Data to process ::
>>>
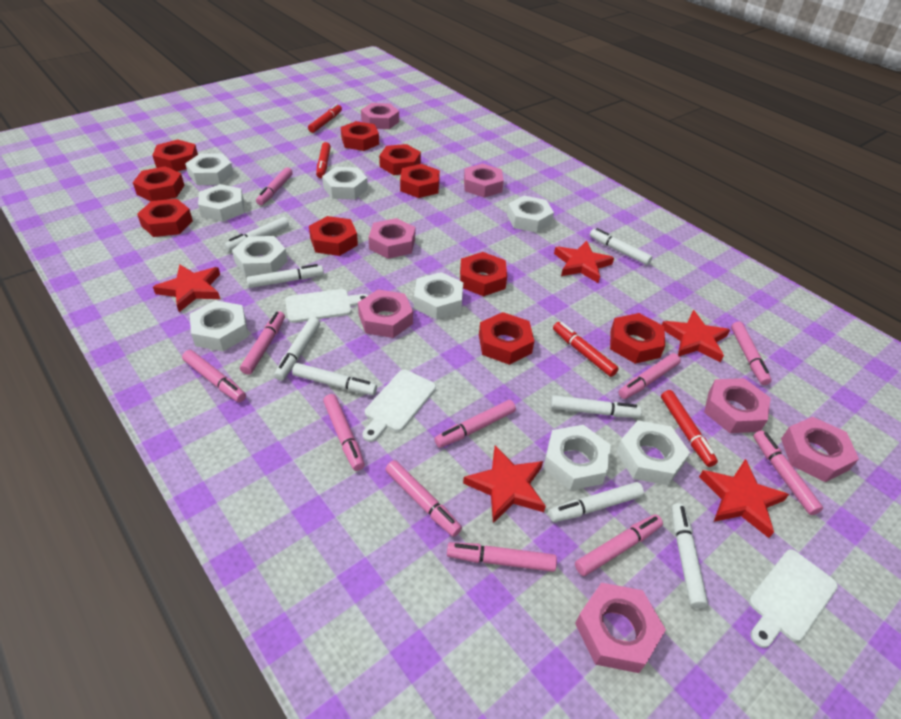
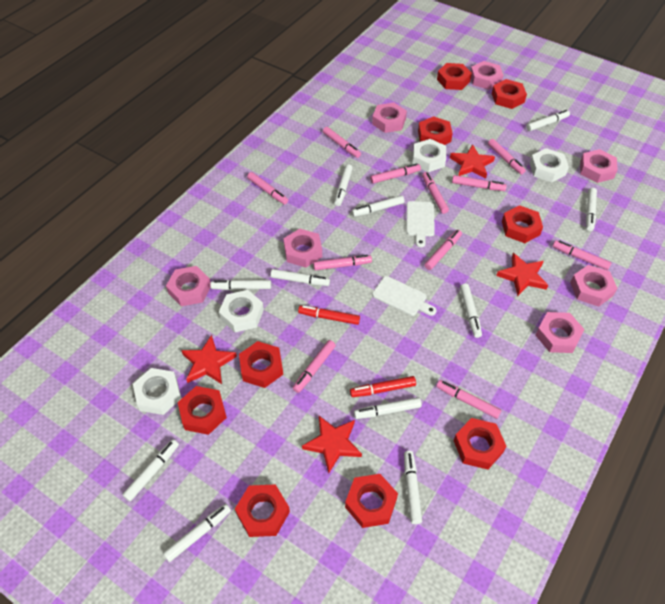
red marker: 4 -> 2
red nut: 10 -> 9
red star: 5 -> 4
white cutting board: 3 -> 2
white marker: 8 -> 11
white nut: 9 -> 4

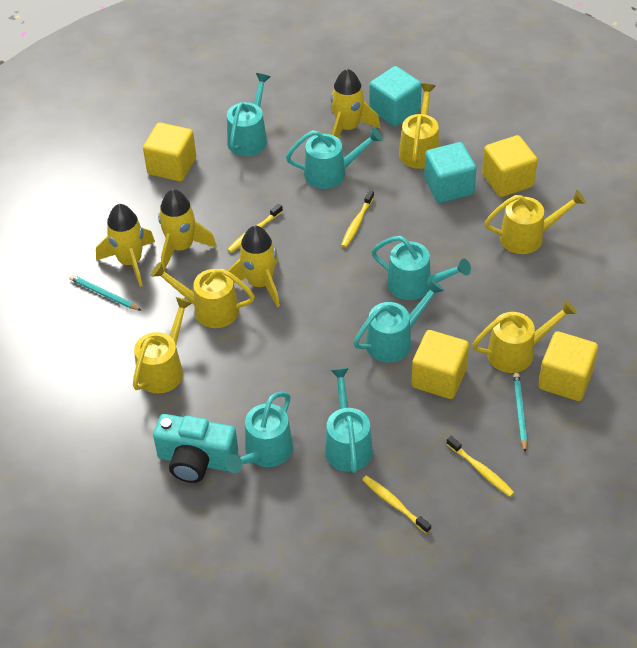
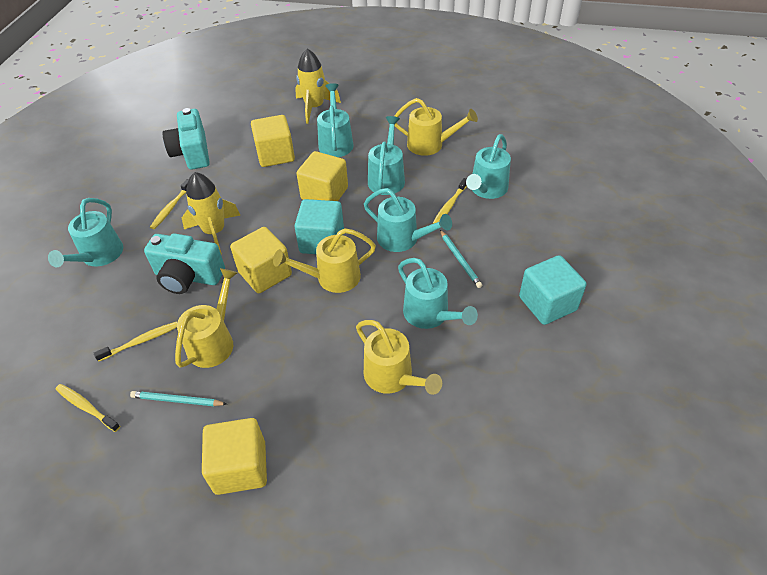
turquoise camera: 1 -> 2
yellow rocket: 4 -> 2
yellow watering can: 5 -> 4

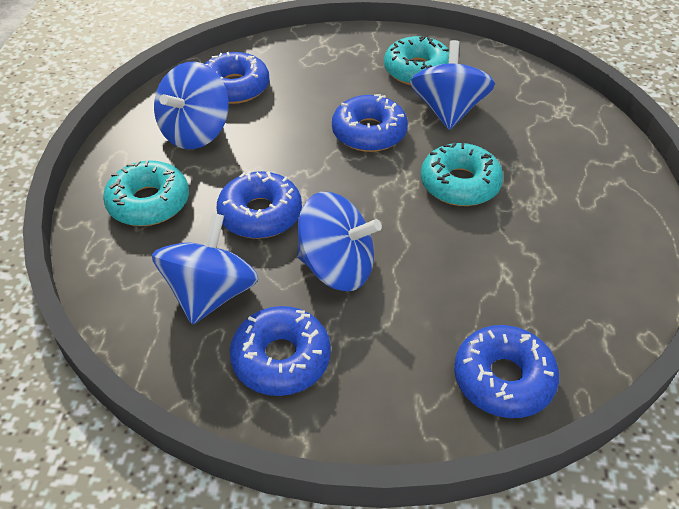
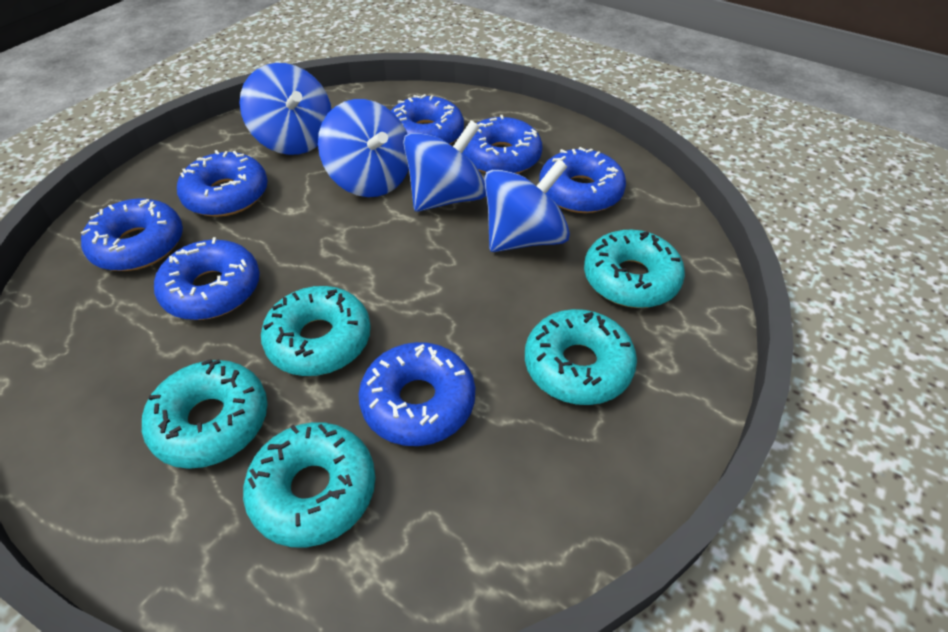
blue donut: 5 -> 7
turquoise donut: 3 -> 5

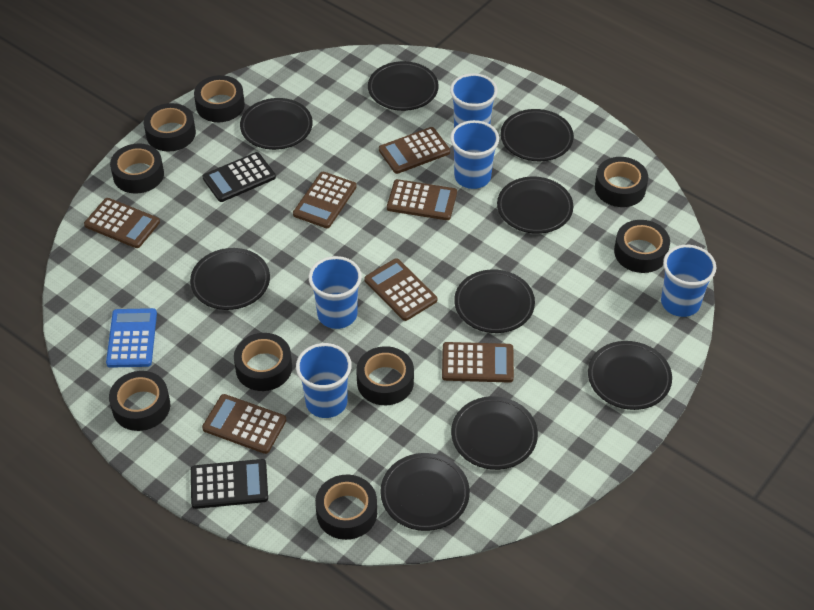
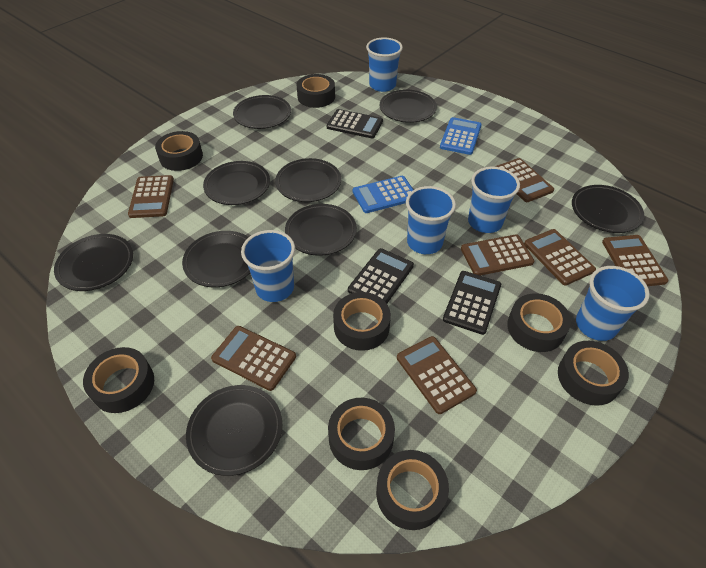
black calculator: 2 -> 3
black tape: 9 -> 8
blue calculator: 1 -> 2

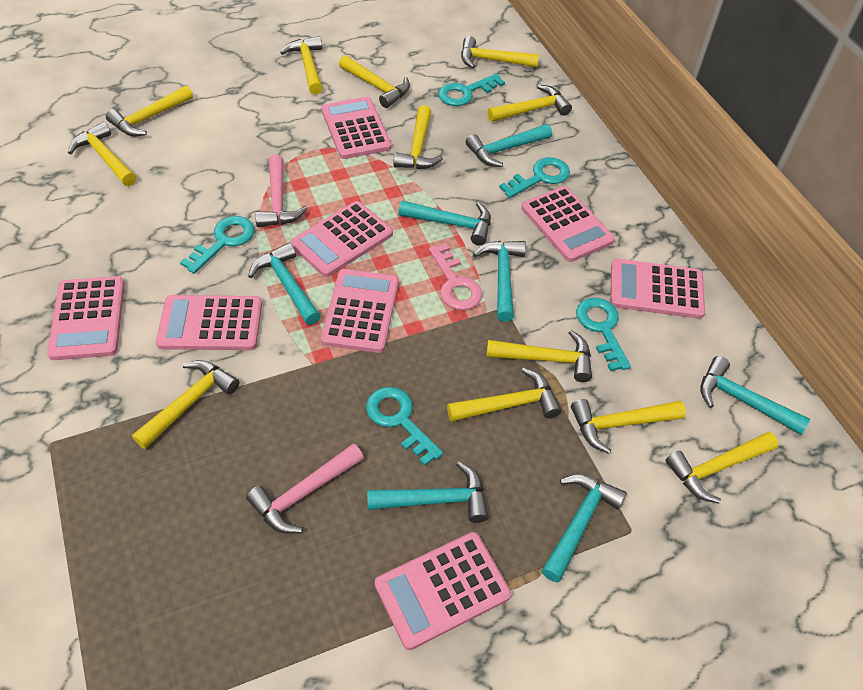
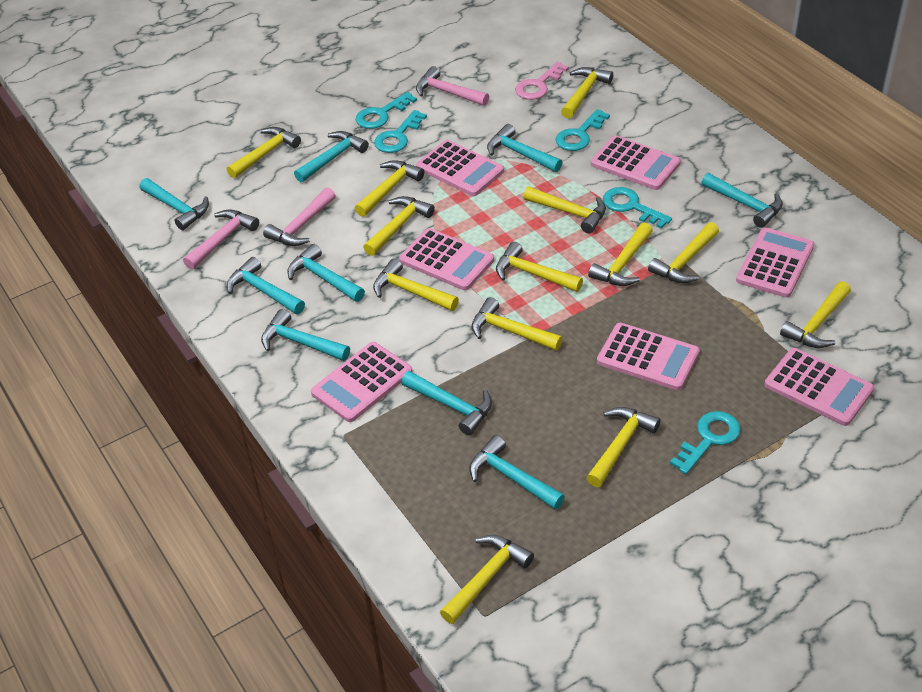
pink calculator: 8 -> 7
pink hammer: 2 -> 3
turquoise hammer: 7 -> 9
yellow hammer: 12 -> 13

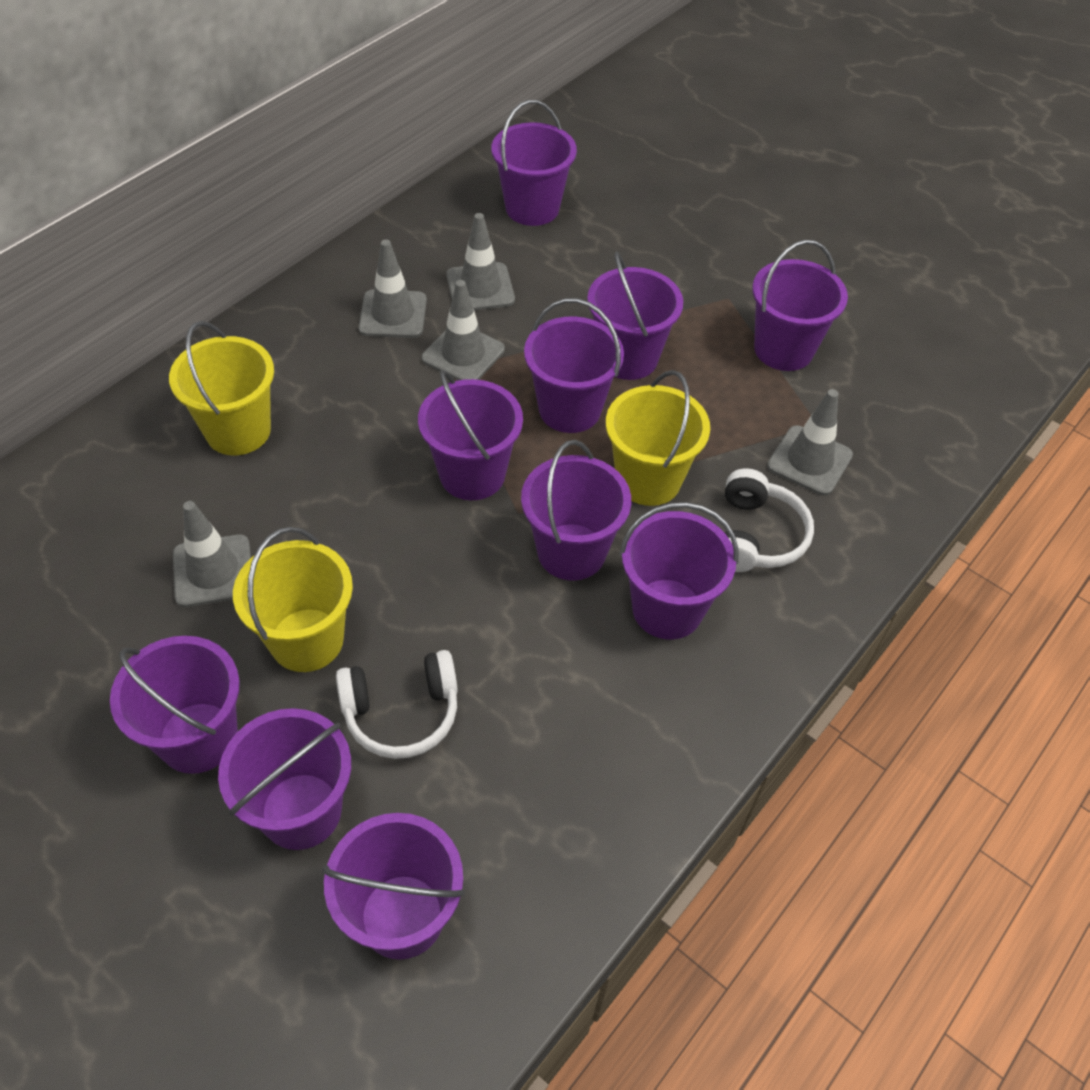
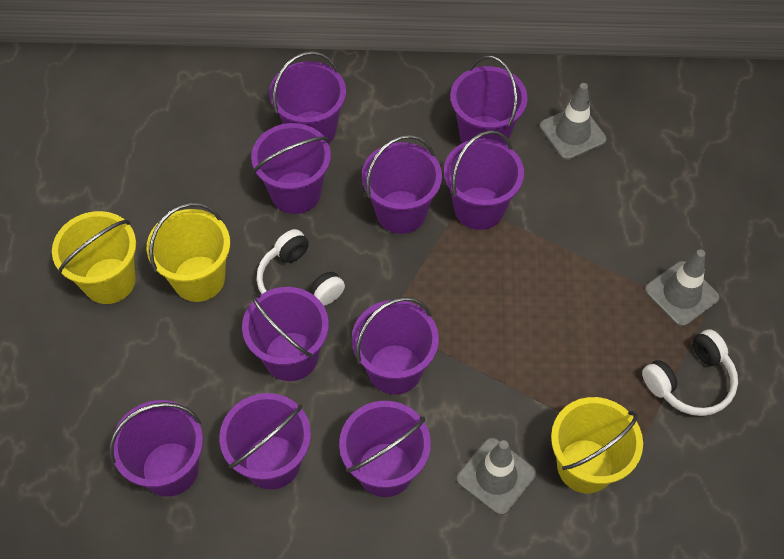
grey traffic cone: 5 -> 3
<<<
Exercise objective ::
Give back exactly the lines running from the one that contains "turquoise camera: 1 -> 2" to the end of the records, including both of those lines and excluding every picture.

Exercise solution ::
turquoise camera: 1 -> 2
yellow rocket: 4 -> 2
yellow watering can: 5 -> 4

blue donut: 5 -> 7
turquoise donut: 3 -> 5

black calculator: 2 -> 3
black tape: 9 -> 8
blue calculator: 1 -> 2

pink calculator: 8 -> 7
pink hammer: 2 -> 3
turquoise hammer: 7 -> 9
yellow hammer: 12 -> 13

grey traffic cone: 5 -> 3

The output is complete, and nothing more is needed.